> **PROBLEM STATEMENT**
Could you restate the whole listing below word for word, minus the pictures?

> **DATA SHOWN**

------------------------------

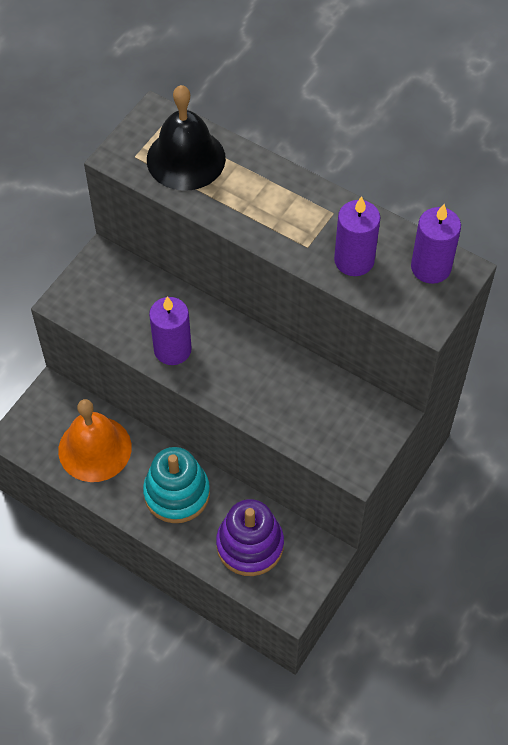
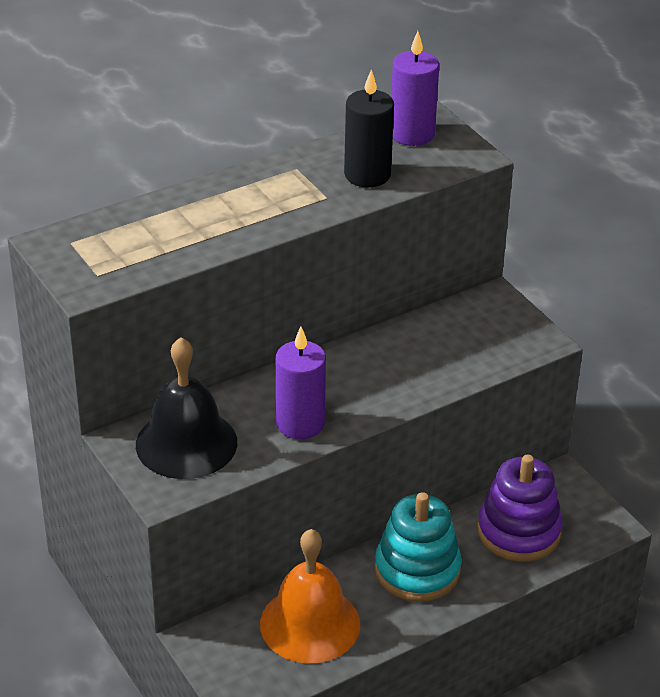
camera: 65 degrees left, 20 degrees down
(186, 159) = (135, 240): black bell -> black bell (186, 443)
(354, 260) = (367, 175): purple candle -> black candle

------------------------------

> **ANSWER BELOW**
camera: 65 degrees left, 20 degrees down
(186, 159) = (135, 240): black bell -> black bell (186, 443)
(354, 260) = (367, 175): purple candle -> black candle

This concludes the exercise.